EXERCISE INPUT START

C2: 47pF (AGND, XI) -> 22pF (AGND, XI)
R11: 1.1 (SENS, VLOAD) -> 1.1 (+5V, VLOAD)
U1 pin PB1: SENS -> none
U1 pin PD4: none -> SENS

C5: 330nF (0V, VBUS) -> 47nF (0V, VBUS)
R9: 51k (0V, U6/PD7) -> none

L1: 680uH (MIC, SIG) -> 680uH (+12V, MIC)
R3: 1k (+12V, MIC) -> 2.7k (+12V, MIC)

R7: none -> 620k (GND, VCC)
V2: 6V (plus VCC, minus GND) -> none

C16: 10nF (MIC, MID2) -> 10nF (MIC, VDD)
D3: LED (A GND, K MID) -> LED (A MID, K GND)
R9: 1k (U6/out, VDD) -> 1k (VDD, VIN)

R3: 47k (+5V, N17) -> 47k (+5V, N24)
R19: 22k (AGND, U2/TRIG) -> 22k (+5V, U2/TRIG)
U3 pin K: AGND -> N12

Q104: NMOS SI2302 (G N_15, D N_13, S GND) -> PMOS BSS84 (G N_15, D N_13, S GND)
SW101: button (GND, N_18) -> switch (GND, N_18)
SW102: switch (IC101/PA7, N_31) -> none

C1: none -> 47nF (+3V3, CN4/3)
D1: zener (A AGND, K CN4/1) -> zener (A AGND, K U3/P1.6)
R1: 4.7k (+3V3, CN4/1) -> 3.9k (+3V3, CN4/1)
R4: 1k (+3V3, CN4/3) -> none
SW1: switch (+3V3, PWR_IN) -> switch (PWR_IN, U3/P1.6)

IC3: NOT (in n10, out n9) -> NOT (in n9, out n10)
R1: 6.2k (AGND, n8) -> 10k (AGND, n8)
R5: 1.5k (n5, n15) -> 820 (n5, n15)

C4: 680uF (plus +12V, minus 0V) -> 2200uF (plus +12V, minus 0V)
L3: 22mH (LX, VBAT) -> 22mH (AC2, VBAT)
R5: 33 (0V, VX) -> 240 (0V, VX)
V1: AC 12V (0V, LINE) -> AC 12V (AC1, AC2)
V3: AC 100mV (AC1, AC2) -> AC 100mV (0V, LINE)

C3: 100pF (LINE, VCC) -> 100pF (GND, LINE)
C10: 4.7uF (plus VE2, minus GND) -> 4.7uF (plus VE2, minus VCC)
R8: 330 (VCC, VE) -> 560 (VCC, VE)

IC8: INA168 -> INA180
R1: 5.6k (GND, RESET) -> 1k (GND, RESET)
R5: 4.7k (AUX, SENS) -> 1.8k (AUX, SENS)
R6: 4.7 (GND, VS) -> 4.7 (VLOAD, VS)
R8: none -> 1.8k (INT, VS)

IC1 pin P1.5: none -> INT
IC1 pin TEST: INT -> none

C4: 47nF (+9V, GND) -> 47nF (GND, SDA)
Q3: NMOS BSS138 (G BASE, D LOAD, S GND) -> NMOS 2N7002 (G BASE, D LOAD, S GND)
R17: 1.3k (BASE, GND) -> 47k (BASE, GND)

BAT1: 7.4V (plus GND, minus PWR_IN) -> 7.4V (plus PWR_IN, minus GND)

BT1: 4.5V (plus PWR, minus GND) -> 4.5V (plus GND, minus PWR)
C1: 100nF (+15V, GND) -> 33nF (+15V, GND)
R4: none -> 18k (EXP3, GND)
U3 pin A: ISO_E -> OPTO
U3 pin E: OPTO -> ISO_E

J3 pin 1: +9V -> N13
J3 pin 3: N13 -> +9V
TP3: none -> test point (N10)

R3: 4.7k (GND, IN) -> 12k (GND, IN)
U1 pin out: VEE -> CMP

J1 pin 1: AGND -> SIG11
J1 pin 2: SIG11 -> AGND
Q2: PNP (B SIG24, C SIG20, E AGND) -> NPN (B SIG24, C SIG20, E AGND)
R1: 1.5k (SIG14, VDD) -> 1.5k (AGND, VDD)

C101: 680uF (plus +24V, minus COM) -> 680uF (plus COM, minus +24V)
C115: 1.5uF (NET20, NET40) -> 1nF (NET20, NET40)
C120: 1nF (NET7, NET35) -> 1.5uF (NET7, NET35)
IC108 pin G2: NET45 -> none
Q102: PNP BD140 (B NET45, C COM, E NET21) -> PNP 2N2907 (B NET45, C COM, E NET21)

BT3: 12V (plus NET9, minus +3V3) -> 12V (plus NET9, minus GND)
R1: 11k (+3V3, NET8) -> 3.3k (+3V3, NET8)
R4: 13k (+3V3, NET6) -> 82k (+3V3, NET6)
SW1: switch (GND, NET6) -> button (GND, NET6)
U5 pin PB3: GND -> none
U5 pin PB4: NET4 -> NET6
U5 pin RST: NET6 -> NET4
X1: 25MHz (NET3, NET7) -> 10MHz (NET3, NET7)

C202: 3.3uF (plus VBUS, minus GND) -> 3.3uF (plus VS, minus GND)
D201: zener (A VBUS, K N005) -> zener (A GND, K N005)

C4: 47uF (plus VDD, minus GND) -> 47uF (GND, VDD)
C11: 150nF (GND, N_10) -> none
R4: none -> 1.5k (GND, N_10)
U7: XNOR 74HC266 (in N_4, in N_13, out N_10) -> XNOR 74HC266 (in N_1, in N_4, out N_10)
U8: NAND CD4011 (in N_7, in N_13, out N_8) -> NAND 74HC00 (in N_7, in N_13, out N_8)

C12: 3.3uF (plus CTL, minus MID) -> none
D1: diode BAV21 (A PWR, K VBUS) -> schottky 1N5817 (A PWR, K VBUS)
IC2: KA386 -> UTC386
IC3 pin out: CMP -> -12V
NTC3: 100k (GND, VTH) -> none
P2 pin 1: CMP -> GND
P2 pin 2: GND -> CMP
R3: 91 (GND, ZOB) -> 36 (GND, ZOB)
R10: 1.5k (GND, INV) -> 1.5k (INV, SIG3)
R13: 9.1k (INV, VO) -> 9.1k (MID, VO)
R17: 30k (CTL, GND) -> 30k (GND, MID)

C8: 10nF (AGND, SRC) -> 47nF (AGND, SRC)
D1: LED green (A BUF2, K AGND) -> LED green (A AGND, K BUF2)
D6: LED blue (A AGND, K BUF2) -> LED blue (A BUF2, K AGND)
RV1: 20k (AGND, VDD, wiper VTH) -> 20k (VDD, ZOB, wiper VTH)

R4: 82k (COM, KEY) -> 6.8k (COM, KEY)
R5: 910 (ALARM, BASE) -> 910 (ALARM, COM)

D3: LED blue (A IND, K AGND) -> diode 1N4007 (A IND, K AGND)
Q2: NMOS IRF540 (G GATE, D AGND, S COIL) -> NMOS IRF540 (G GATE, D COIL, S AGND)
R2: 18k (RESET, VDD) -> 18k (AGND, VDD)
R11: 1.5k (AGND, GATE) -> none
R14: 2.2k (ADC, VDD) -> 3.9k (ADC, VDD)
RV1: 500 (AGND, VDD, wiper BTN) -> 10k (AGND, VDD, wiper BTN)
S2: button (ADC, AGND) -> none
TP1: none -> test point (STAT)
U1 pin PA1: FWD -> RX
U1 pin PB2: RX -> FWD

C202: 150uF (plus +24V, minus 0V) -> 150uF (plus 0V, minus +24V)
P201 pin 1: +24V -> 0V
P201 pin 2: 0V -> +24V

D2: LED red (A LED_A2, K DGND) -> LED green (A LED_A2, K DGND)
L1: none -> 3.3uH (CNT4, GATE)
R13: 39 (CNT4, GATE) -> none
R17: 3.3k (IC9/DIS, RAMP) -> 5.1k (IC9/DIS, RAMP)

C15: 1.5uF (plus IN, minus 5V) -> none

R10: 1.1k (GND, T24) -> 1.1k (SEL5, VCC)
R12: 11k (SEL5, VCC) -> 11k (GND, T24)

EXERCISE INPUT END

> YOUR ASSIGNMENT
Return only the lines between the one holding "R17: 1.3k (BASE, GND) -> 47k (BASE, GND)" and the one holding "C101: 680uF (plus", inclusive, exactly as they appear above.

> ANSWER SECTION
R17: 1.3k (BASE, GND) -> 47k (BASE, GND)

BAT1: 7.4V (plus GND, minus PWR_IN) -> 7.4V (plus PWR_IN, minus GND)

BT1: 4.5V (plus PWR, minus GND) -> 4.5V (plus GND, minus PWR)
C1: 100nF (+15V, GND) -> 33nF (+15V, GND)
R4: none -> 18k (EXP3, GND)
U3 pin A: ISO_E -> OPTO
U3 pin E: OPTO -> ISO_E

J3 pin 1: +9V -> N13
J3 pin 3: N13 -> +9V
TP3: none -> test point (N10)

R3: 4.7k (GND, IN) -> 12k (GND, IN)
U1 pin out: VEE -> CMP

J1 pin 1: AGND -> SIG11
J1 pin 2: SIG11 -> AGND
Q2: PNP (B SIG24, C SIG20, E AGND) -> NPN (B SIG24, C SIG20, E AGND)
R1: 1.5k (SIG14, VDD) -> 1.5k (AGND, VDD)

C101: 680uF (plus +24V, minus COM) -> 680uF (plus COM, minus +24V)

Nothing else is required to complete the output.